### The input
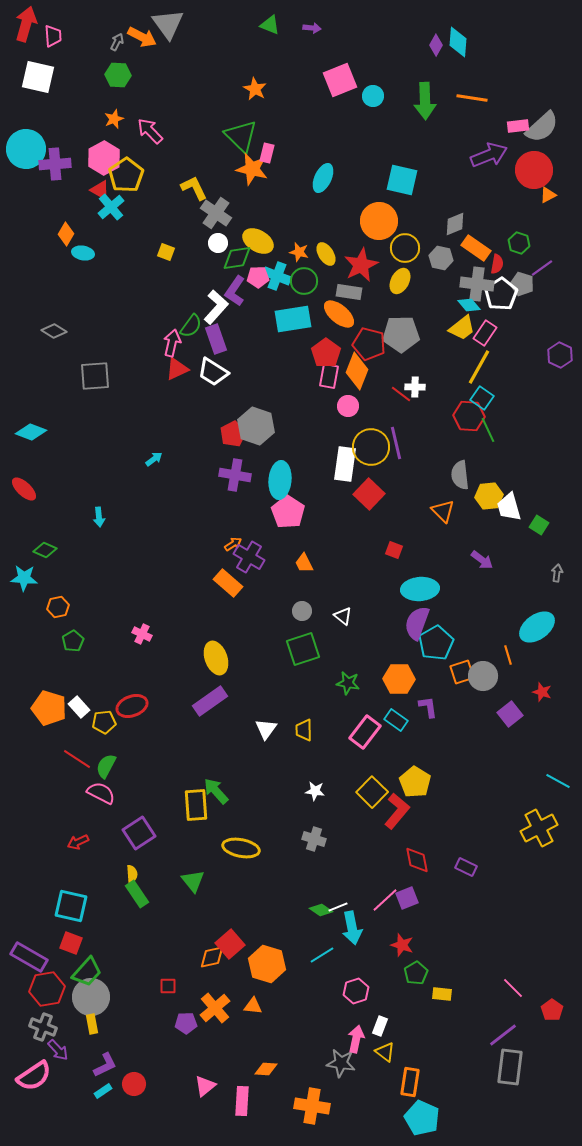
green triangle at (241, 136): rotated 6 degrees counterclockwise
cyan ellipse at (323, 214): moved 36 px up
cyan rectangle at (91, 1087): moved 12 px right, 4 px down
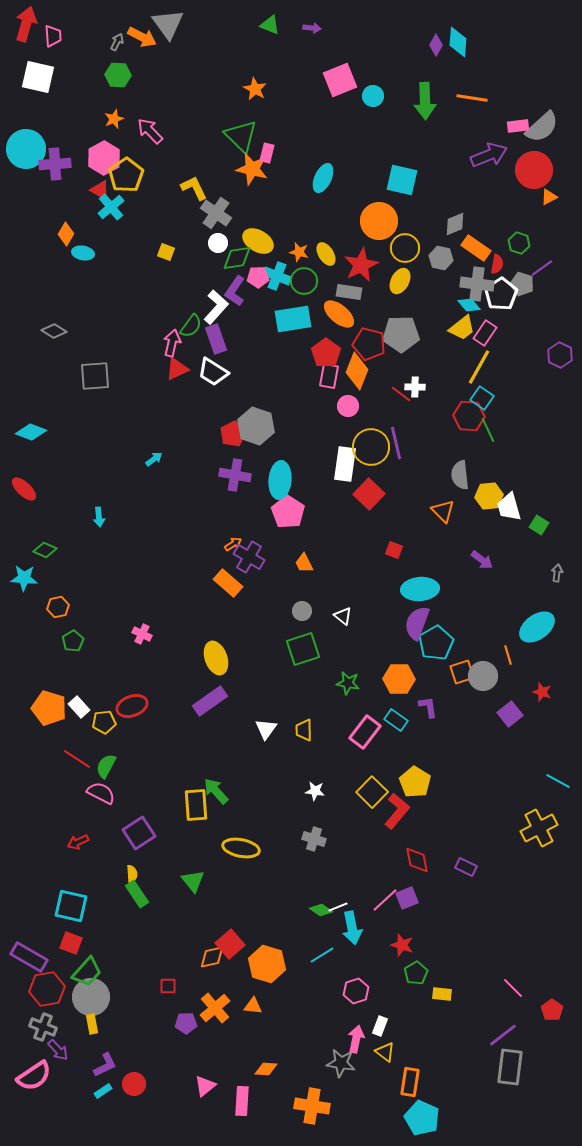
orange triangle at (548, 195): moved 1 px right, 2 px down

* * *

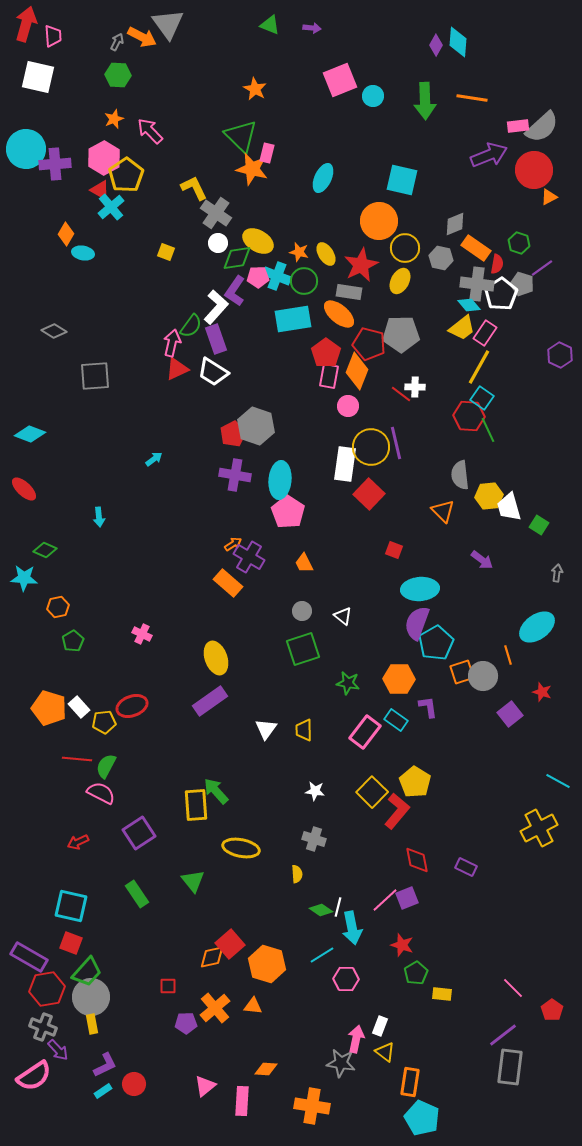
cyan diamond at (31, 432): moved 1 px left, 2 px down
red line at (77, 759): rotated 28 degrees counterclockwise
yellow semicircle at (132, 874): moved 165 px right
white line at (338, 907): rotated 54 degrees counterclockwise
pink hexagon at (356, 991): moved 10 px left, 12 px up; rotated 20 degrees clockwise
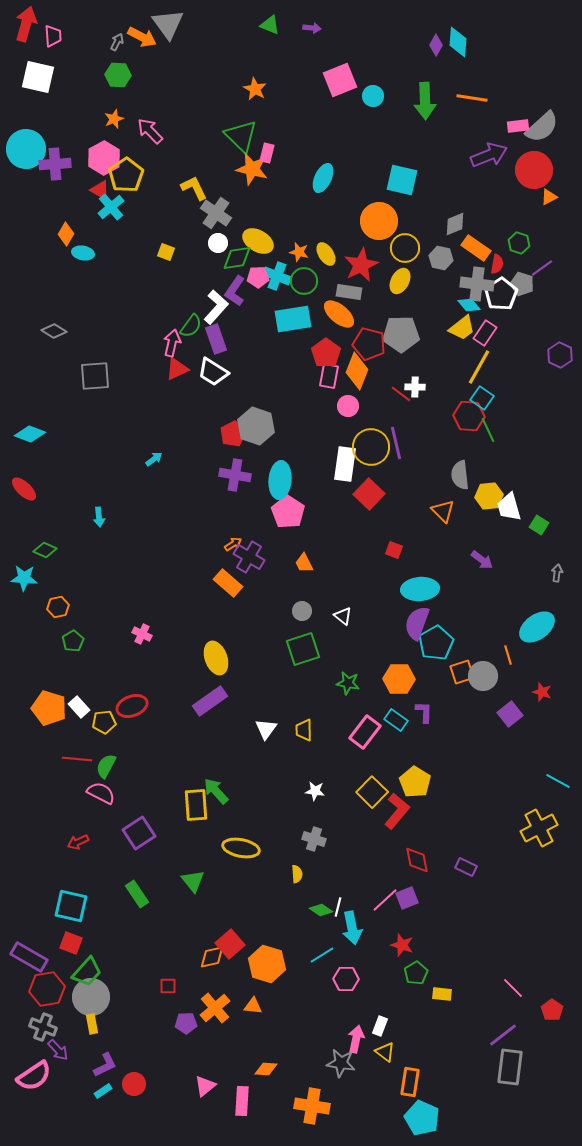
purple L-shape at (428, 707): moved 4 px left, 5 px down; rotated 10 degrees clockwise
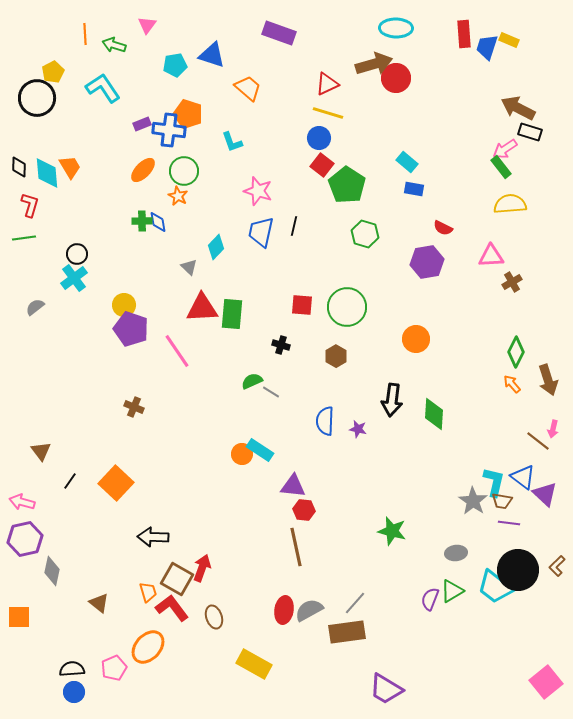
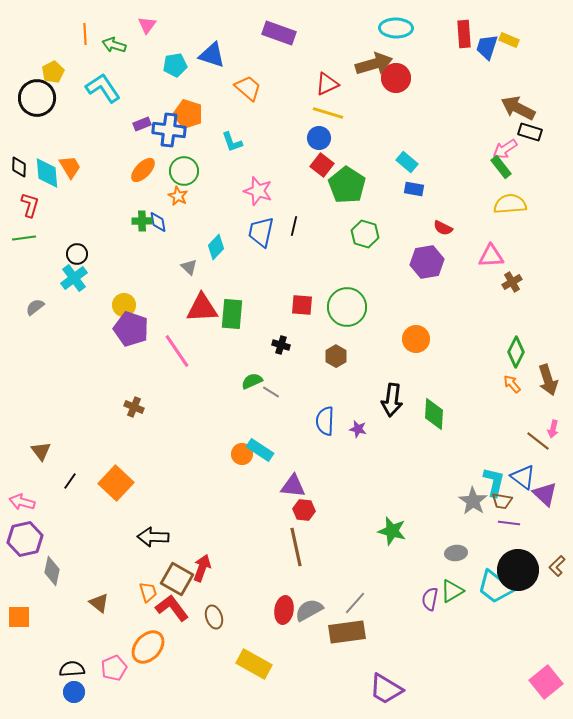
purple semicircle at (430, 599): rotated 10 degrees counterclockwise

### Short problem
Could you quote the listing starting at the line containing "purple L-shape at" and stopping after the line containing "purple semicircle at"? Omit the pictures.

### Result of this task
purple L-shape at (428, 707): moved 4 px left, 5 px down; rotated 10 degrees clockwise
purple semicircle at (430, 599): rotated 10 degrees counterclockwise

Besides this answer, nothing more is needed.